(Records from a collection)
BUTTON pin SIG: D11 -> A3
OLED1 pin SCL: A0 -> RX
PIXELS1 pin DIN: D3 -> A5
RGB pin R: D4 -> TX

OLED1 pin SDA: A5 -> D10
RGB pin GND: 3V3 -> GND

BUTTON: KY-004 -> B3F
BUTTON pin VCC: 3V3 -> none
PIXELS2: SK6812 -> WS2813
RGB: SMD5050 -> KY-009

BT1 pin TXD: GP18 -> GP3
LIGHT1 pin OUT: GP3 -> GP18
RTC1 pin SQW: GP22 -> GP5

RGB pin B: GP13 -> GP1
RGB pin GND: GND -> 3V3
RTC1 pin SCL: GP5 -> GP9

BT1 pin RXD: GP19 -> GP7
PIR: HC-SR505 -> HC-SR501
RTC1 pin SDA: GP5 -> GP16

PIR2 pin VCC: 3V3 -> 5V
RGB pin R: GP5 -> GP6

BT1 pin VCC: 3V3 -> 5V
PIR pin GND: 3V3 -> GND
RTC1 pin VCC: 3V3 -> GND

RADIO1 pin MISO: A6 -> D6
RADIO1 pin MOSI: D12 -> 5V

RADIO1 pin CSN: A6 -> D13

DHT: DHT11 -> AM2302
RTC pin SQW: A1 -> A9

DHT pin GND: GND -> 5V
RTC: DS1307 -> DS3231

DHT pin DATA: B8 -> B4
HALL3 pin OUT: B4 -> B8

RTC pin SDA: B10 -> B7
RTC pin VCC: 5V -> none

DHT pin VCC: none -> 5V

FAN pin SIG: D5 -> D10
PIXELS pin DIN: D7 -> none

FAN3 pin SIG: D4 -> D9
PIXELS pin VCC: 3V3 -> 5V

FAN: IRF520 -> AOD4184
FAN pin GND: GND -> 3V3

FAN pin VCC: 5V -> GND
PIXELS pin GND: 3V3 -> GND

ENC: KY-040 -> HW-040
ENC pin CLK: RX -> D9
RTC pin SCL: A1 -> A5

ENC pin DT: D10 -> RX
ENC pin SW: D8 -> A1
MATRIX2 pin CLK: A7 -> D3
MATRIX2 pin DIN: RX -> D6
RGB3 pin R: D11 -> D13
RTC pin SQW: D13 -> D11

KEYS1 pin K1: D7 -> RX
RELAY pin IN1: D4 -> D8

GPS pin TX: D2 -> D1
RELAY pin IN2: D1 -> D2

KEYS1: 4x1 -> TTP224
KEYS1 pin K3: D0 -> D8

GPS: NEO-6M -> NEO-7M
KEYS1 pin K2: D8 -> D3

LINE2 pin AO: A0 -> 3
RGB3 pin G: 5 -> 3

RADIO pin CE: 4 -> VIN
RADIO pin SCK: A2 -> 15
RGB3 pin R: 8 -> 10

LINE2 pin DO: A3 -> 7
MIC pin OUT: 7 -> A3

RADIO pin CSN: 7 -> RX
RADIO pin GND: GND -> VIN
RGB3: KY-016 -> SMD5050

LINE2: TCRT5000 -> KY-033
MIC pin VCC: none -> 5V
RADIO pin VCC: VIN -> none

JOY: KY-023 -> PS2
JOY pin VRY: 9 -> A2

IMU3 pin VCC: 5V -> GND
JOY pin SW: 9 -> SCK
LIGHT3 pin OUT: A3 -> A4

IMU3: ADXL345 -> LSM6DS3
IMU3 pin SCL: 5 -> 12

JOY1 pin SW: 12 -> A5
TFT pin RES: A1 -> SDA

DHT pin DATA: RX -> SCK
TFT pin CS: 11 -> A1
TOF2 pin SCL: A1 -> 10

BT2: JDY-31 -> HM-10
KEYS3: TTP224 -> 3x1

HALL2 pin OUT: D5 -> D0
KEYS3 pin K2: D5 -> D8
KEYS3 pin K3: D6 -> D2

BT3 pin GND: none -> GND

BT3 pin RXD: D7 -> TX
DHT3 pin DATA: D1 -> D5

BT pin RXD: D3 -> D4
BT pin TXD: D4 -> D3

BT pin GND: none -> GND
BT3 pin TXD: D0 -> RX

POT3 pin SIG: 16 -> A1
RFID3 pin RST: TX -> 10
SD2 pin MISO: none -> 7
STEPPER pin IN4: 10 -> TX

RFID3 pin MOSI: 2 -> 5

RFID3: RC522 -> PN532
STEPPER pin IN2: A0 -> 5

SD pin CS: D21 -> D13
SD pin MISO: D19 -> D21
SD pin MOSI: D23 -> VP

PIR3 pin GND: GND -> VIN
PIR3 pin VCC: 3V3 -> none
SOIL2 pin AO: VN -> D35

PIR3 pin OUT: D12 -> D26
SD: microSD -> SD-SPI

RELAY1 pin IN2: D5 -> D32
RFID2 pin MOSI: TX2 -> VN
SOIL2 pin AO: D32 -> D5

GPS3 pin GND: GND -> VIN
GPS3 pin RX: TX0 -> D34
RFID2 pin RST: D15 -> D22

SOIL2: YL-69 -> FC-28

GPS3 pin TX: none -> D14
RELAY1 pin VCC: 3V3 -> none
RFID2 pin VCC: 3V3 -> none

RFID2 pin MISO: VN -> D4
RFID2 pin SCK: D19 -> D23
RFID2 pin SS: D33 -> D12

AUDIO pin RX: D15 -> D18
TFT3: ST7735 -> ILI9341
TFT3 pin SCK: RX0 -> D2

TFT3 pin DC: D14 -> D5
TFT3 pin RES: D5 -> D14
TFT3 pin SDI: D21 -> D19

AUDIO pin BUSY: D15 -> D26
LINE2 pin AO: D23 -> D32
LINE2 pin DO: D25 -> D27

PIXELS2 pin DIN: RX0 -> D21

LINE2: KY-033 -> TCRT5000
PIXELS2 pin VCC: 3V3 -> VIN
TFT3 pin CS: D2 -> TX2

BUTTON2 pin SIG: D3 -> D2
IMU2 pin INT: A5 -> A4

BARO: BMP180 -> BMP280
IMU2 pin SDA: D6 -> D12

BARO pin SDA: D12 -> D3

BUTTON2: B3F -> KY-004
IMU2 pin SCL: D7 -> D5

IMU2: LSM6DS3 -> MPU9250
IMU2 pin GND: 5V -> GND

(Required work):
In the records above, find the lines containing "DATA" and copy them.

(The answer):
DHT pin DATA: B8 -> B4
DHT pin DATA: RX -> SCK
DHT3 pin DATA: D1 -> D5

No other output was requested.